▶ **Problem description**
Note every line in the entries that contains the string "none", and copy it.

Edit difference data
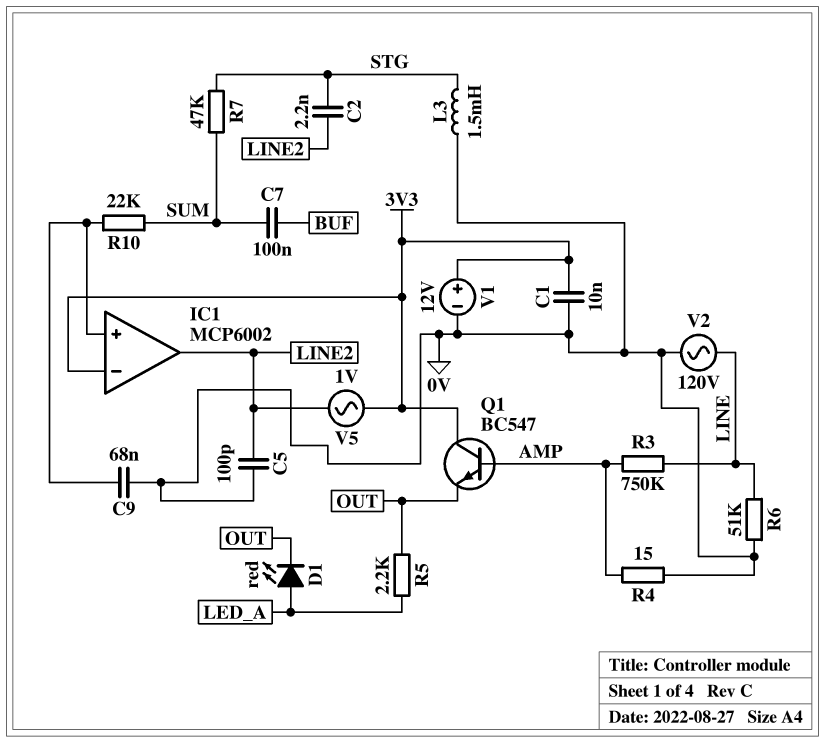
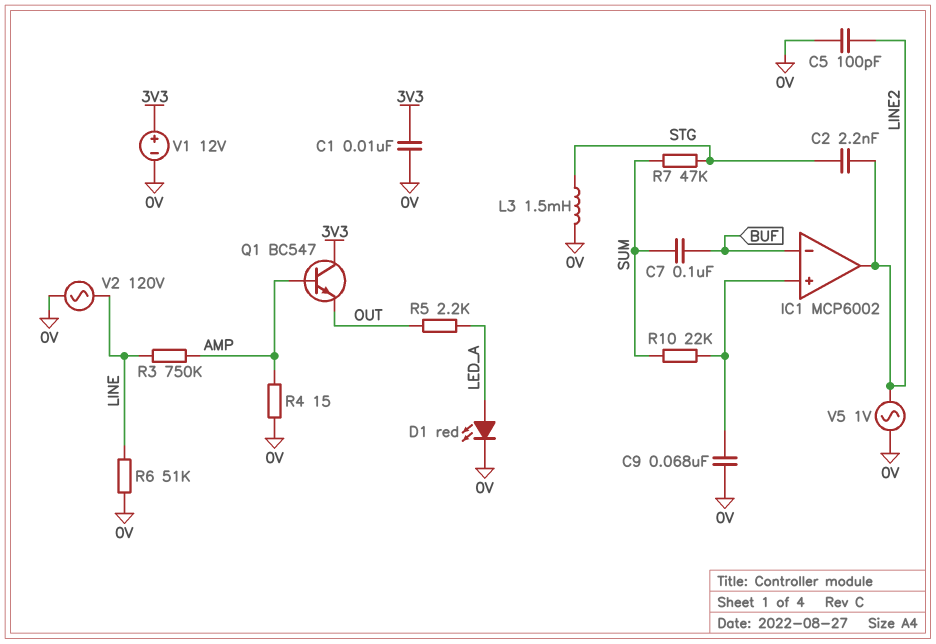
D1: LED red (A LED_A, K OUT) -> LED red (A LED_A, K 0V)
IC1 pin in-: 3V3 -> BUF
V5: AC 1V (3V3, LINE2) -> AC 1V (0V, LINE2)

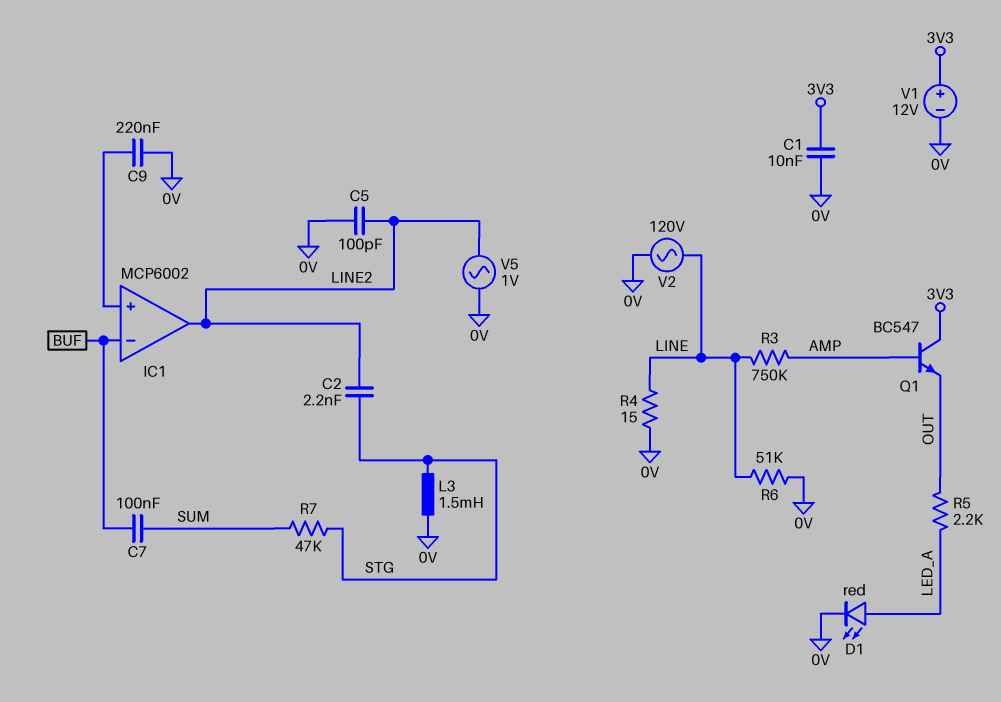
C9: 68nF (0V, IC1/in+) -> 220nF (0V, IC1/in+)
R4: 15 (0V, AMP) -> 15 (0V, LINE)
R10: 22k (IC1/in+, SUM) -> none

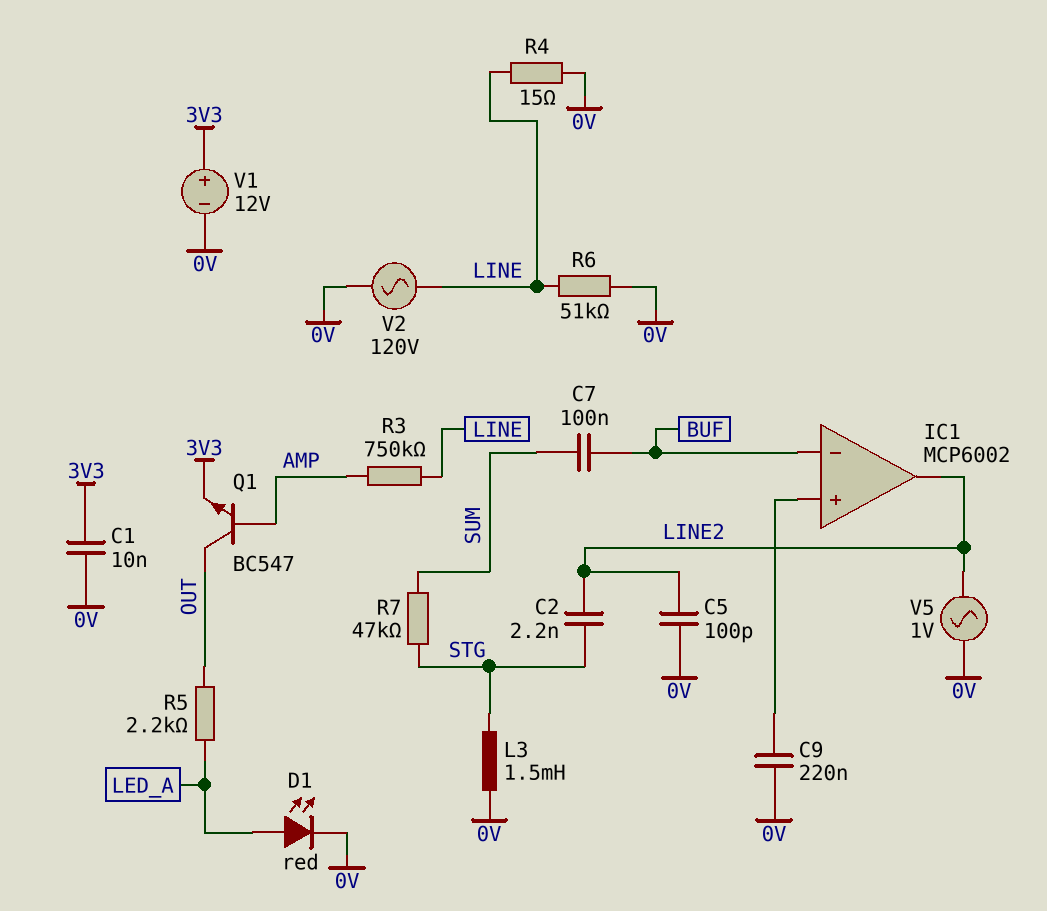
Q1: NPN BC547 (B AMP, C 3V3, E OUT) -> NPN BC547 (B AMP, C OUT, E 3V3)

--

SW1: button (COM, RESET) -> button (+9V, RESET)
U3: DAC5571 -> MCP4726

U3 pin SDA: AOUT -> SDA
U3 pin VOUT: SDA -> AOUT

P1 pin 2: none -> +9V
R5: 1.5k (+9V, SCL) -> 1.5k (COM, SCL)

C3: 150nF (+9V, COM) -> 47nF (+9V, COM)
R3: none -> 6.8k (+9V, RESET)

▶ **The answer**
R10: 22k (IC1/in+, SUM) -> none
P1 pin 2: none -> +9V
R3: none -> 6.8k (+9V, RESET)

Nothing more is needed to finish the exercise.